Problem to solve:
Transcribe each record exactly, but omit pictures.

Information provided:
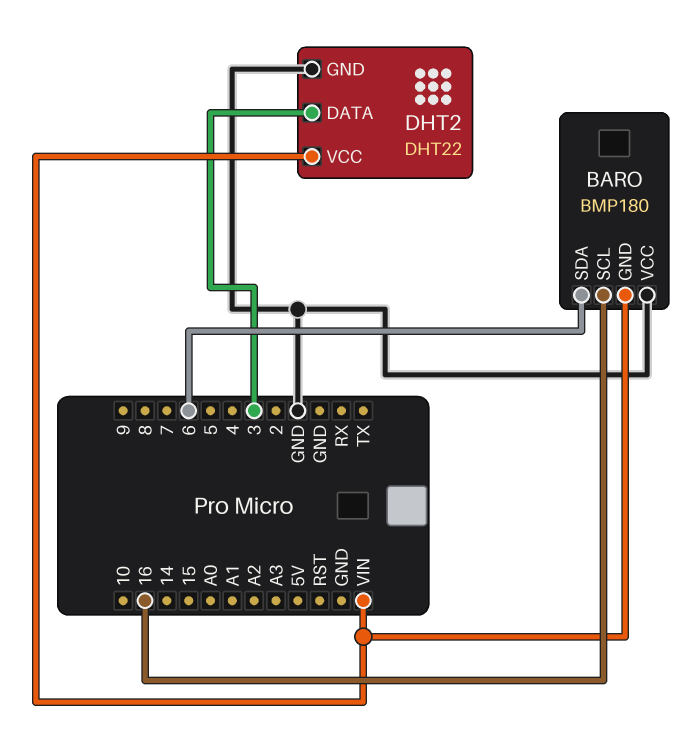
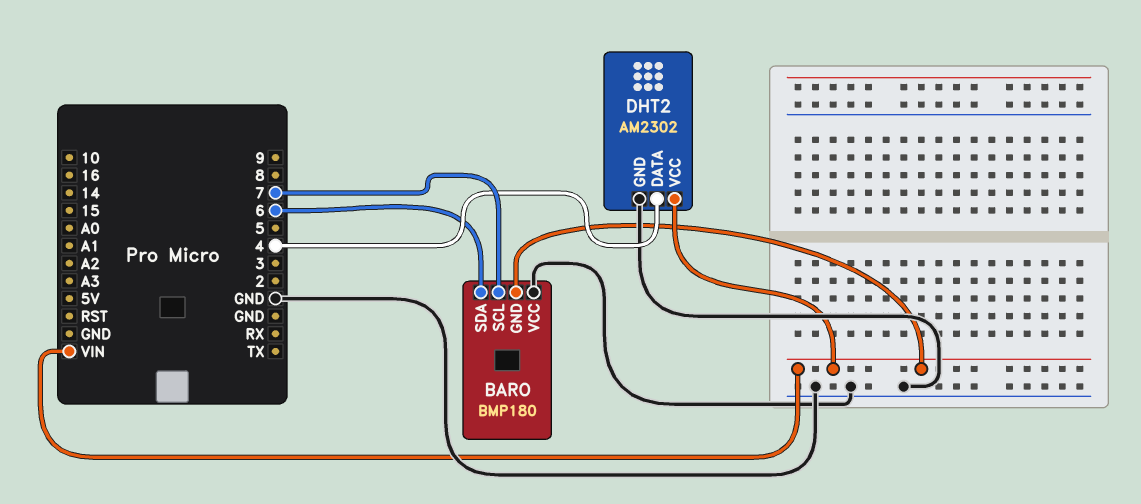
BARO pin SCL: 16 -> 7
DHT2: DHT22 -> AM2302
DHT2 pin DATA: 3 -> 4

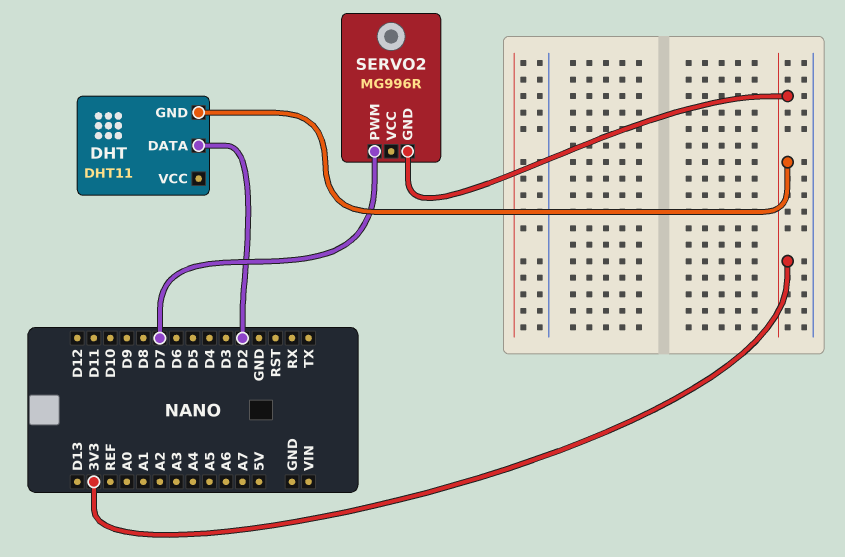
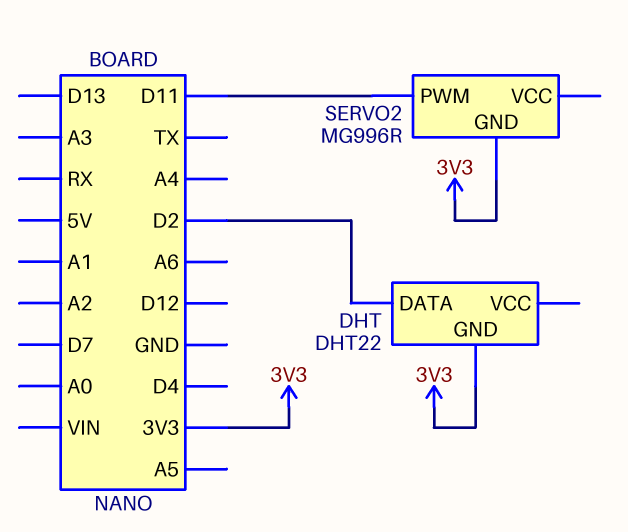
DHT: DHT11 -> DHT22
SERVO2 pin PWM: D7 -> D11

Solved problem:
BARO pin SCL: 16 -> 7
DHT2: DHT22 -> AM2302
DHT2 pin DATA: 3 -> 4

DHT: DHT11 -> DHT22
SERVO2 pin PWM: D7 -> D11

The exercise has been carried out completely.